-------- Data excerpts --------

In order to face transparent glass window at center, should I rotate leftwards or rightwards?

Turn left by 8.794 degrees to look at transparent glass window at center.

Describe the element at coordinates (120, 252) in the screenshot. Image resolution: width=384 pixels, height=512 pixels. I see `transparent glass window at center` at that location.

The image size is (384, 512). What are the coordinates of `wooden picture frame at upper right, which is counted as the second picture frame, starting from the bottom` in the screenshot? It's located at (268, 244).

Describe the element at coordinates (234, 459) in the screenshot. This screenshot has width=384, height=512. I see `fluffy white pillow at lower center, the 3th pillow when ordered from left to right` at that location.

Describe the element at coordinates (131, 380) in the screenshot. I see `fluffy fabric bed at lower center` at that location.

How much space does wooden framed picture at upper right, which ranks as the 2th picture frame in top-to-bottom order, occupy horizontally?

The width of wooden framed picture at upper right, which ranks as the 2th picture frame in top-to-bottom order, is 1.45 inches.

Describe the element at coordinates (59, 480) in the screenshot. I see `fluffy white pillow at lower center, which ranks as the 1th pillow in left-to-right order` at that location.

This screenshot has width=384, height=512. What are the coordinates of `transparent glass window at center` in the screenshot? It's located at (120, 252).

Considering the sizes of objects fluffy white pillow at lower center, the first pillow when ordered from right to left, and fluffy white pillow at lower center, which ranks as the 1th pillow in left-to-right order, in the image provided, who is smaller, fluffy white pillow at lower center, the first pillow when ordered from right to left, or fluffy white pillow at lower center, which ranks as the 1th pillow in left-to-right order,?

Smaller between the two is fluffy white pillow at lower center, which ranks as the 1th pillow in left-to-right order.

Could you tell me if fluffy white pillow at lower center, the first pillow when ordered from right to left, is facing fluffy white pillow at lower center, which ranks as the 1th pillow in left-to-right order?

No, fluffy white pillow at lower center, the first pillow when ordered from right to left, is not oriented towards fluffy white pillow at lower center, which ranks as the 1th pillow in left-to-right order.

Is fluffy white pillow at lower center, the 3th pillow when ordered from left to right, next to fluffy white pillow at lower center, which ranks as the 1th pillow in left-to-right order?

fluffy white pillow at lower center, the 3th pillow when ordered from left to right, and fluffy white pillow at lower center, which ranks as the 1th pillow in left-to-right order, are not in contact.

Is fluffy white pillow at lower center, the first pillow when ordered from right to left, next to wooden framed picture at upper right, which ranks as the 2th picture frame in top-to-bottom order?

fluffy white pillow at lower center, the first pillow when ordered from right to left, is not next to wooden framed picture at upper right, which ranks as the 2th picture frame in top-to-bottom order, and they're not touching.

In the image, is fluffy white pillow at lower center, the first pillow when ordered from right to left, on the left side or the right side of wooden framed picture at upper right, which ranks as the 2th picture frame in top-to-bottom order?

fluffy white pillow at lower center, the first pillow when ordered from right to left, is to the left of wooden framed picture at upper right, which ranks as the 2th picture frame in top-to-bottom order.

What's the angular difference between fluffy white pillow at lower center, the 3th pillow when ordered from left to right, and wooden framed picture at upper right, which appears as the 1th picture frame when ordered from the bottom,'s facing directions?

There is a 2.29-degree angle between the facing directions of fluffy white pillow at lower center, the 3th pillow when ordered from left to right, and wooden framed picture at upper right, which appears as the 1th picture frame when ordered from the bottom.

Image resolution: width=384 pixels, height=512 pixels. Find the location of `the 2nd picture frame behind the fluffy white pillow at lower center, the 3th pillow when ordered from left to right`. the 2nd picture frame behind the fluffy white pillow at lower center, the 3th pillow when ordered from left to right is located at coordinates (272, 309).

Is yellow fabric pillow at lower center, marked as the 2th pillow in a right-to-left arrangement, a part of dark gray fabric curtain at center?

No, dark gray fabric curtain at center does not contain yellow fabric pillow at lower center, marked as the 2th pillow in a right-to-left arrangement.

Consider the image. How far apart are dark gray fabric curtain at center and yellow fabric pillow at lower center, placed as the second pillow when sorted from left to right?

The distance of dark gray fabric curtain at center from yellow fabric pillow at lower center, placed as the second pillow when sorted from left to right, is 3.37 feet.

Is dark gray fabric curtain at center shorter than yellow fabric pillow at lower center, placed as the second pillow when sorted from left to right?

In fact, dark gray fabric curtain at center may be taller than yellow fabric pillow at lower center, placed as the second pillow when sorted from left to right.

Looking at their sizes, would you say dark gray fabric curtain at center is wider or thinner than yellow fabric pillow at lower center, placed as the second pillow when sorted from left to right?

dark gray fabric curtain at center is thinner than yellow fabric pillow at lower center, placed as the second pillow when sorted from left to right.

--------

List each line of the data above that contains the word "glass".

Worked answer:
In order to face transparent glass window at center, should I rotate leftwards or rightwards?
Turn left by 8.794 degrees to look at transparent glass window at center.
Describe the element at coordinates (120, 252) in the screenshot. Image resolution: width=384 pixels, height=512 pixels. I see `transparent glass window at center` at that location.
This screenshot has width=384, height=512. What are the coordinates of `transparent glass window at center` in the screenshot? It's located at (120, 252).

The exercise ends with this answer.